*Stated goal*.
Duplicate the lines beginning at the line that has "purple L-shape: moved 8 px left, 1 px up" and stopping after the line that has "brown arrow: rotated", with both of those lines included.

*Given data*.
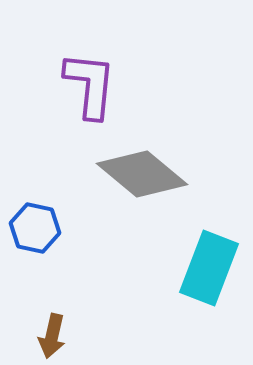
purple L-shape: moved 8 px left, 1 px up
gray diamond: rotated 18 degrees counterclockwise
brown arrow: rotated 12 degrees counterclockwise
...
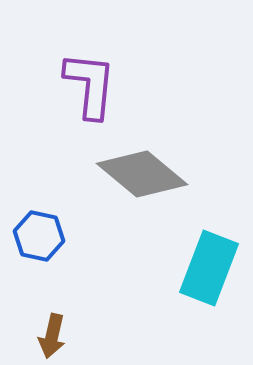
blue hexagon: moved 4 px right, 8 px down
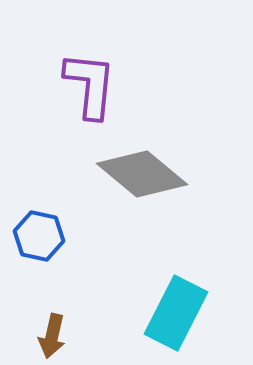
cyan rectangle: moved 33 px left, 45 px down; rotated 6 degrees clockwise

*Final result*.
purple L-shape: moved 8 px left, 1 px up
gray diamond: rotated 18 degrees counterclockwise
brown arrow: rotated 12 degrees counterclockwise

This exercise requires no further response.